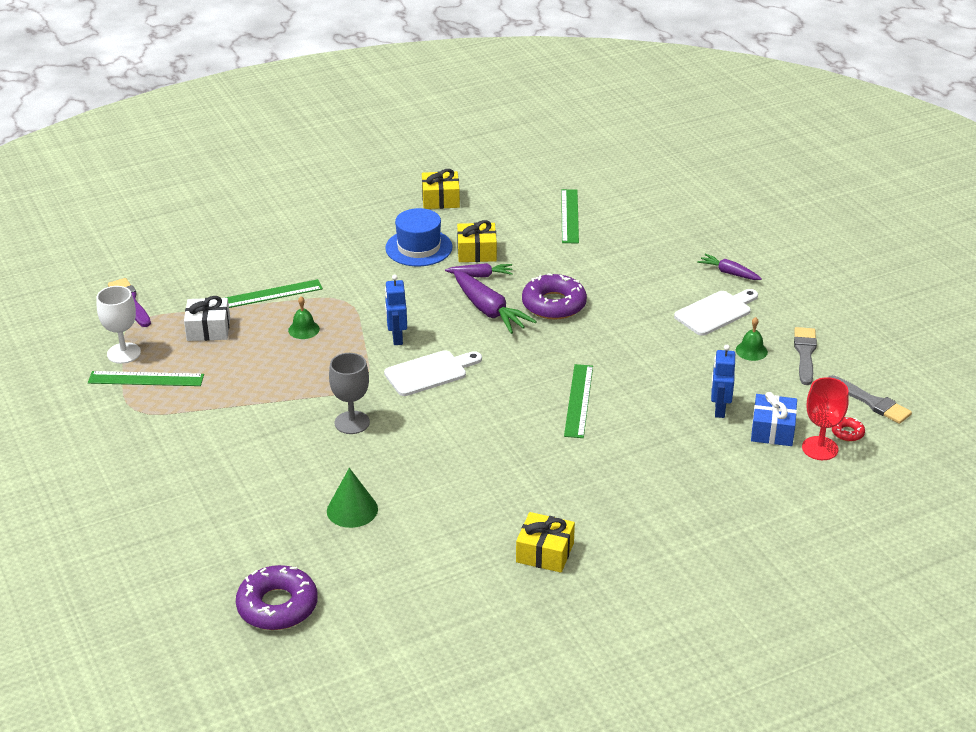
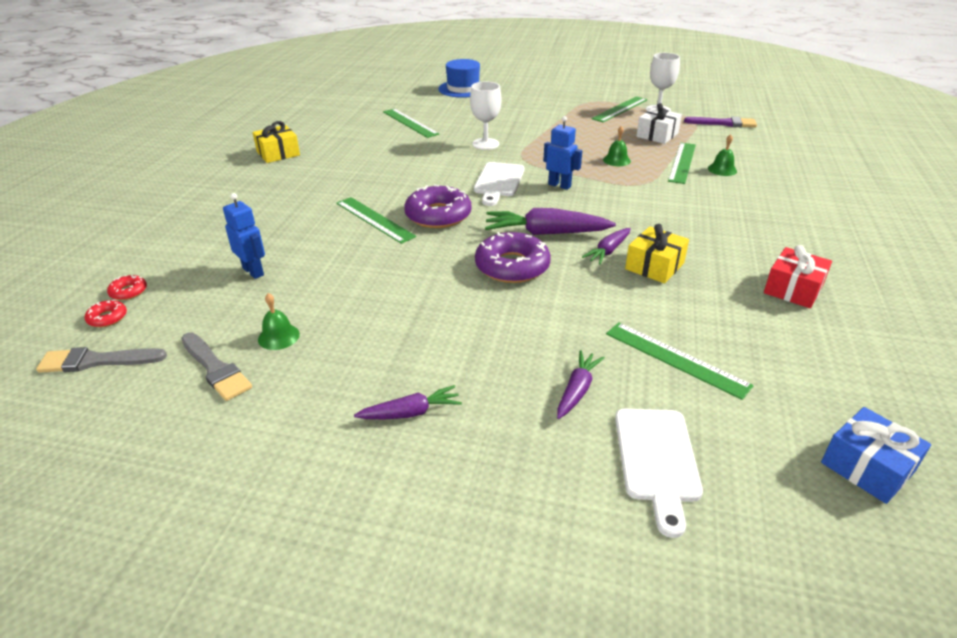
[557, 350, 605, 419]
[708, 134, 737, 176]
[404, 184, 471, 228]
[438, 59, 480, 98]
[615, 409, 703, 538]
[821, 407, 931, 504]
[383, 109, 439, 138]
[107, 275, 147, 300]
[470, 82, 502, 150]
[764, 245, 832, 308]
......
[Task instructions] Output all of the records word for word, and keep the pictures out of the copy.

[Exercise answer]
[557, 350, 605, 419]
[708, 134, 737, 176]
[404, 184, 471, 228]
[438, 59, 480, 98]
[615, 409, 703, 538]
[821, 407, 931, 504]
[383, 109, 439, 138]
[107, 275, 147, 300]
[470, 82, 502, 150]
[764, 245, 832, 308]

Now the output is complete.